• _Exercise details_:
The answer must consist only of the lines from the line with "camera: 65 degrees left, 5 degrees up" to the line with "nothing => gimibok (yellow) <498 713>", both included, exactly as they stand below.

Records from a collection
=====

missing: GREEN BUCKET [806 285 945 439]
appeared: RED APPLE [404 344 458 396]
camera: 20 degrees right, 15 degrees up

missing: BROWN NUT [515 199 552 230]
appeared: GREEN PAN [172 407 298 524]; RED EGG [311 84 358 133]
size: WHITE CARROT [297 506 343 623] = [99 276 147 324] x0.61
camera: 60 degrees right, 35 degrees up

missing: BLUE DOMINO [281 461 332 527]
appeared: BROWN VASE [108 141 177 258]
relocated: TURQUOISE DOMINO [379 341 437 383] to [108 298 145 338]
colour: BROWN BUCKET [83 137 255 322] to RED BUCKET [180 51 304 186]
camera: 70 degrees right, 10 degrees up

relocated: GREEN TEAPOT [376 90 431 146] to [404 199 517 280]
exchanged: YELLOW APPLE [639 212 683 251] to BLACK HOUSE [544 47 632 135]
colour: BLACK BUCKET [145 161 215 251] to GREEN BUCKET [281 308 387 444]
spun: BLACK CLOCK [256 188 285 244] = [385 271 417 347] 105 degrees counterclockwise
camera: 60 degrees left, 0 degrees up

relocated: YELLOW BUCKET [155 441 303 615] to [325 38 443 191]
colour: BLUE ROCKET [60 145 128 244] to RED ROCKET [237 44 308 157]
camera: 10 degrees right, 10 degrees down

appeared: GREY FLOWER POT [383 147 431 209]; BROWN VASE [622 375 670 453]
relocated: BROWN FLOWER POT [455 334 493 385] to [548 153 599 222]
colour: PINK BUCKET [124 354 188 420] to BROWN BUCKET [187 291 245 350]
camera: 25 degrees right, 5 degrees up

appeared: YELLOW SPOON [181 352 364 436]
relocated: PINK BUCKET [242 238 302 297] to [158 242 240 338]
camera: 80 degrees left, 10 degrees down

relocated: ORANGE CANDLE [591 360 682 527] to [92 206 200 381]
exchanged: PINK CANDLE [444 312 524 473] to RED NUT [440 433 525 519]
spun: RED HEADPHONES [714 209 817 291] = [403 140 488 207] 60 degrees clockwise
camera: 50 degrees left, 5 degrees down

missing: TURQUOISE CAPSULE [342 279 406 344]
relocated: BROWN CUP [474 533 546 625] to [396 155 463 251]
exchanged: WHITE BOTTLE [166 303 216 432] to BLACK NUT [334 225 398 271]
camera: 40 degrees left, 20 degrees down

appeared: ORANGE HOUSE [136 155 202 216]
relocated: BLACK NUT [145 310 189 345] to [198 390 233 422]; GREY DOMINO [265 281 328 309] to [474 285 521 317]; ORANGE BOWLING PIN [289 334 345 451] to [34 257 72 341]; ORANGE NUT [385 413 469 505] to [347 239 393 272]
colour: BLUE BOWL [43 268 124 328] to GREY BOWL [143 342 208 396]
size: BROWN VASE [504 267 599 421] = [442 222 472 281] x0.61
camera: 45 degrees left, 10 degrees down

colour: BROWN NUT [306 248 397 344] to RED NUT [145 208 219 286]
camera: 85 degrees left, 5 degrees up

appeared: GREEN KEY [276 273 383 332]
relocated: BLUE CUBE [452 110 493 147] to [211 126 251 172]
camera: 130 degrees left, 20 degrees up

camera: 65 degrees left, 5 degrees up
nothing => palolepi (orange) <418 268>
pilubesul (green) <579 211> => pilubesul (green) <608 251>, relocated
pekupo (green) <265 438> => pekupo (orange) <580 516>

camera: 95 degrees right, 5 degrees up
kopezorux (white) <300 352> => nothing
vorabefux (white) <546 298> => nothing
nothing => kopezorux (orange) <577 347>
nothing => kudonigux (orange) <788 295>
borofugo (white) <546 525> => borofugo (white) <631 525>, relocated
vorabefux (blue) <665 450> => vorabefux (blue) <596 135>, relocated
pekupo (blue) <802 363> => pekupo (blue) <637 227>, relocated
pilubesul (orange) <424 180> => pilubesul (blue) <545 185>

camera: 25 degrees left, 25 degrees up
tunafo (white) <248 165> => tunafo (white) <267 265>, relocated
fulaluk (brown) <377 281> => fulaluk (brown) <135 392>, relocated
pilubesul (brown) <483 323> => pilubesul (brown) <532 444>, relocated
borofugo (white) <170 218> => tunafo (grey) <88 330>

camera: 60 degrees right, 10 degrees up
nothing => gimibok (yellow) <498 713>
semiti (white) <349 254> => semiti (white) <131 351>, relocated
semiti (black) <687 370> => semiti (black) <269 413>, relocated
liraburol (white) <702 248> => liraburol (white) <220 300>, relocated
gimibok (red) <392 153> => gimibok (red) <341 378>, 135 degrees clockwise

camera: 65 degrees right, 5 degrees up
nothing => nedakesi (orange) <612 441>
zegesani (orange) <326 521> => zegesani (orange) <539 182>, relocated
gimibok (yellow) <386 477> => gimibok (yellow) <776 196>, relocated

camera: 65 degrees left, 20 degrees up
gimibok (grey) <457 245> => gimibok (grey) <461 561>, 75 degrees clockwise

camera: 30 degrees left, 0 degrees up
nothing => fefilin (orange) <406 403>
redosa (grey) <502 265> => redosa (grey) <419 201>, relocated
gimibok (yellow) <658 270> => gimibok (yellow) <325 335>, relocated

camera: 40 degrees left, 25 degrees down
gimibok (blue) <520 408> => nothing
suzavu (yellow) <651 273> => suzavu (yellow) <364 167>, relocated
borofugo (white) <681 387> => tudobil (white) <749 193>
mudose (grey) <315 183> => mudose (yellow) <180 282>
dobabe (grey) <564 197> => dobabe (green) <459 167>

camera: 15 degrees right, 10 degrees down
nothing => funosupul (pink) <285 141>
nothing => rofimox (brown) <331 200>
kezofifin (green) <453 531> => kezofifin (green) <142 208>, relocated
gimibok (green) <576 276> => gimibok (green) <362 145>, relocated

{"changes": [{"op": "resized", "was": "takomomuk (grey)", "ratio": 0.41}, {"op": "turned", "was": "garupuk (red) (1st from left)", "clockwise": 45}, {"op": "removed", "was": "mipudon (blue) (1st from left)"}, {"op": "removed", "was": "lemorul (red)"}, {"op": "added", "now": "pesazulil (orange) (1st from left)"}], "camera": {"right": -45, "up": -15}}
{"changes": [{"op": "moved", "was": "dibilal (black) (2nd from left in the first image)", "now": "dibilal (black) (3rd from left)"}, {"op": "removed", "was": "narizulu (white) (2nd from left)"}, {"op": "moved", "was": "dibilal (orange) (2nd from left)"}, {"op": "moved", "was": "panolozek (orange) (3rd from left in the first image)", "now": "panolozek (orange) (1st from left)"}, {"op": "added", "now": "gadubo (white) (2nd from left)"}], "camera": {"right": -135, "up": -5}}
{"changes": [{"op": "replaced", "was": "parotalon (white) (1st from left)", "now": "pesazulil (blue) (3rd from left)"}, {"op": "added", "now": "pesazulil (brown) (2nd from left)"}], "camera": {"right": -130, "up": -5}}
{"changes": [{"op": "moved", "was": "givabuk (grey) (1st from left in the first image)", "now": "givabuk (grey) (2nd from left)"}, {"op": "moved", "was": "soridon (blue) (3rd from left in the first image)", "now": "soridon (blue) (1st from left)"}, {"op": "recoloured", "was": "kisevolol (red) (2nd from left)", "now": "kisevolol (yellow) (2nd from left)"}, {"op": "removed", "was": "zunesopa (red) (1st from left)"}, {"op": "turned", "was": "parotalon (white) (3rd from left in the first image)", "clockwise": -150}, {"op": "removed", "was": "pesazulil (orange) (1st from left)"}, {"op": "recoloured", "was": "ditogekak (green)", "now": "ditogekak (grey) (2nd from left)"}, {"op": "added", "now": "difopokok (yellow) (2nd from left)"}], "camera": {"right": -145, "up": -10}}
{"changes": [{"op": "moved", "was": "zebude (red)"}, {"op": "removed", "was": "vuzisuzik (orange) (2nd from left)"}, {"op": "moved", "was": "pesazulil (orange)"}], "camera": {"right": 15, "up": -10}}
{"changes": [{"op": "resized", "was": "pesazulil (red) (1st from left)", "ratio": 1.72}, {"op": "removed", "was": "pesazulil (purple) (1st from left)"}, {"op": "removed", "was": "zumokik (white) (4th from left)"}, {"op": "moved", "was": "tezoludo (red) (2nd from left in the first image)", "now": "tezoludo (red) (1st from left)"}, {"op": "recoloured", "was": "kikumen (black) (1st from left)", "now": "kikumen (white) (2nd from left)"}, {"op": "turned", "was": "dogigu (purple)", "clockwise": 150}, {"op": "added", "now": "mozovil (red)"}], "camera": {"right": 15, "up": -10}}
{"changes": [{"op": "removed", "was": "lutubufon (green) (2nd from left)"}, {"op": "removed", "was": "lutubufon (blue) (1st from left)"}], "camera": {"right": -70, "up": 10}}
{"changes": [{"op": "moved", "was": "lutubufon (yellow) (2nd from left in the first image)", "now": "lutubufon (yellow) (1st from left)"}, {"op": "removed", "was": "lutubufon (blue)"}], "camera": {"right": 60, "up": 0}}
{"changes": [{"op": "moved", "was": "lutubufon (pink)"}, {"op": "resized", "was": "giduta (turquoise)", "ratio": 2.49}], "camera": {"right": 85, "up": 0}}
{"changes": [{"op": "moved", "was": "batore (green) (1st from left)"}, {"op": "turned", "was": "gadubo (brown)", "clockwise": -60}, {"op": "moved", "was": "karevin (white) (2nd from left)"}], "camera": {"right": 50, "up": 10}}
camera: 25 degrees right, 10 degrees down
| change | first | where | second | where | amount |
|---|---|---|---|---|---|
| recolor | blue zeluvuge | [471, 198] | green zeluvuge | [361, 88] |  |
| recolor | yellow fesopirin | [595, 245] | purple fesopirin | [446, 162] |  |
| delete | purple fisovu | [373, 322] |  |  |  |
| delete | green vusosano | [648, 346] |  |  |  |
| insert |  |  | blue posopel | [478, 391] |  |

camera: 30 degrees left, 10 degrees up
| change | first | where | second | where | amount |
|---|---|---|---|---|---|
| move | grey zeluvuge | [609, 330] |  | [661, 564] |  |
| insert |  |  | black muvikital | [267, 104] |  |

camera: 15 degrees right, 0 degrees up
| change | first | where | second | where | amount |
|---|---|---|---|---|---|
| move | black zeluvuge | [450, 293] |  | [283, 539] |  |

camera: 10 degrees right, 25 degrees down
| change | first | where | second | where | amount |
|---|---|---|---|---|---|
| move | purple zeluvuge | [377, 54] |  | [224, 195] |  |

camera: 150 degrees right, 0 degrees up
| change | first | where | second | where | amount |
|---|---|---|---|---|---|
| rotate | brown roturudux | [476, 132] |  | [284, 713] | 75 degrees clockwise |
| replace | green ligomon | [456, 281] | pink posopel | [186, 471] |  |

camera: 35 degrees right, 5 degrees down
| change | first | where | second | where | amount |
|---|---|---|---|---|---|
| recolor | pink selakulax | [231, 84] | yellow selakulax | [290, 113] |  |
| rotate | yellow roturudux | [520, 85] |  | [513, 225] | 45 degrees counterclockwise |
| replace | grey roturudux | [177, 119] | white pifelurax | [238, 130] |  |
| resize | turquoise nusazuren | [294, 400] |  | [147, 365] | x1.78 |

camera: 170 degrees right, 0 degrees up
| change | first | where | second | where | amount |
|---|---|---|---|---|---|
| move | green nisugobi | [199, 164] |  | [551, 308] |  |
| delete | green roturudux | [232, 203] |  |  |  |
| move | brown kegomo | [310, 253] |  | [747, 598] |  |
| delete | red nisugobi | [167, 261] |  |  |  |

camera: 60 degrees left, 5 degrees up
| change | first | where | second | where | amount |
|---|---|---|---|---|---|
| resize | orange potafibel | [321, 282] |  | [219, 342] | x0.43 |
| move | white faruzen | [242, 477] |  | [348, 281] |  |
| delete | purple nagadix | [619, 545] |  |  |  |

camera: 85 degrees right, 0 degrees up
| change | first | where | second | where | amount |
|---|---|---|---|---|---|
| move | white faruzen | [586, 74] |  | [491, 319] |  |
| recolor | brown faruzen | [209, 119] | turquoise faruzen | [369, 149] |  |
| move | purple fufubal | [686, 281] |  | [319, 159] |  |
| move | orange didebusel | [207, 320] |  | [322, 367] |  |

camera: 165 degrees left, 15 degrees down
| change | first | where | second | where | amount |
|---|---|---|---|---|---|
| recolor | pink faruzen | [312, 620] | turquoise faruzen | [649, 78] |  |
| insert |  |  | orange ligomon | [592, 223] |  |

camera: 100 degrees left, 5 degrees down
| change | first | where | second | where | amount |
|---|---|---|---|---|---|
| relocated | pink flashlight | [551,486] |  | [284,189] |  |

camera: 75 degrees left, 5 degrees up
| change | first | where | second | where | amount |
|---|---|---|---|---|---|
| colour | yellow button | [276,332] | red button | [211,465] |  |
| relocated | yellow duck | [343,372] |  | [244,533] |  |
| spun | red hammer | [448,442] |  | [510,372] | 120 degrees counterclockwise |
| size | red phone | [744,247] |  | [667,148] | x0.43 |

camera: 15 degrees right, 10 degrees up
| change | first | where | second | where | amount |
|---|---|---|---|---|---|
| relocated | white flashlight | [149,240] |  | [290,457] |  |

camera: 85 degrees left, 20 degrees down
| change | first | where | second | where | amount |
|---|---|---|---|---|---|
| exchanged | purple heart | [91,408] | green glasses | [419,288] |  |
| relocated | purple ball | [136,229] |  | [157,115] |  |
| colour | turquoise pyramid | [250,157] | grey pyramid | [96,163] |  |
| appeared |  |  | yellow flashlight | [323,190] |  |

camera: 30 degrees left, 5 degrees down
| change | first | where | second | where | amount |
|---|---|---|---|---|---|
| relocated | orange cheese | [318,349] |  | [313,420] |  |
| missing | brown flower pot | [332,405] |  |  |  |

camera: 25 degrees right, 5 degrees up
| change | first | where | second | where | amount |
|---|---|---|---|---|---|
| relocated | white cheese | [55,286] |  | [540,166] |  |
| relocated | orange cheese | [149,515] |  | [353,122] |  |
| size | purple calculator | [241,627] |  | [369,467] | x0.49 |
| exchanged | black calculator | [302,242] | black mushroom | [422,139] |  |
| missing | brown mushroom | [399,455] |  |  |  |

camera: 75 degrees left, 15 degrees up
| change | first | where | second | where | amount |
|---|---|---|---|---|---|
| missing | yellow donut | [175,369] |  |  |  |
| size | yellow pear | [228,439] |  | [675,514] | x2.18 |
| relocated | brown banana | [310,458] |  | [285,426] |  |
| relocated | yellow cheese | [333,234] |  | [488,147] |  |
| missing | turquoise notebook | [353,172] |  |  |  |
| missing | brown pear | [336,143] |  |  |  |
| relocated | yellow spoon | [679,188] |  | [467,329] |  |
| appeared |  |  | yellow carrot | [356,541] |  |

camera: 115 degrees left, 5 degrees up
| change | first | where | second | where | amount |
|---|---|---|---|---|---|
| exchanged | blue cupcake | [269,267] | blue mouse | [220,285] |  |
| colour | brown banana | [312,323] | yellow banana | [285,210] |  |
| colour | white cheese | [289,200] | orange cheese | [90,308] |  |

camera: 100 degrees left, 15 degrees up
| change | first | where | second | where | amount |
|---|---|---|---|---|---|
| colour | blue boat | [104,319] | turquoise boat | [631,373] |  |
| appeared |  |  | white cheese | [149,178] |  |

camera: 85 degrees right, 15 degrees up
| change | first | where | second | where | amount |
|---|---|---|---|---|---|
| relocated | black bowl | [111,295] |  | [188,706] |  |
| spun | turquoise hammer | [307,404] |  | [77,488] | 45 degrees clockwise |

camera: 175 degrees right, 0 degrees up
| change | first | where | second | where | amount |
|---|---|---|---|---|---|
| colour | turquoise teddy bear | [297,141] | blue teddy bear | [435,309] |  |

=====

• _Response area_:
camera: 65 degrees left, 5 degrees up
nothing => palolepi (orange) <418 268>
pilubesul (green) <579 211> => pilubesul (green) <608 251>, relocated
pekupo (green) <265 438> => pekupo (orange) <580 516>

camera: 95 degrees right, 5 degrees up
kopezorux (white) <300 352> => nothing
vorabefux (white) <546 298> => nothing
nothing => kopezorux (orange) <577 347>
nothing => kudonigux (orange) <788 295>
borofugo (white) <546 525> => borofugo (white) <631 525>, relocated
vorabefux (blue) <665 450> => vorabefux (blue) <596 135>, relocated
pekupo (blue) <802 363> => pekupo (blue) <637 227>, relocated
pilubesul (orange) <424 180> => pilubesul (blue) <545 185>

camera: 25 degrees left, 25 degrees up
tunafo (white) <248 165> => tunafo (white) <267 265>, relocated
fulaluk (brown) <377 281> => fulaluk (brown) <135 392>, relocated
pilubesul (brown) <483 323> => pilubesul (brown) <532 444>, relocated
borofugo (white) <170 218> => tunafo (grey) <88 330>

camera: 60 degrees right, 10 degrees up
nothing => gimibok (yellow) <498 713>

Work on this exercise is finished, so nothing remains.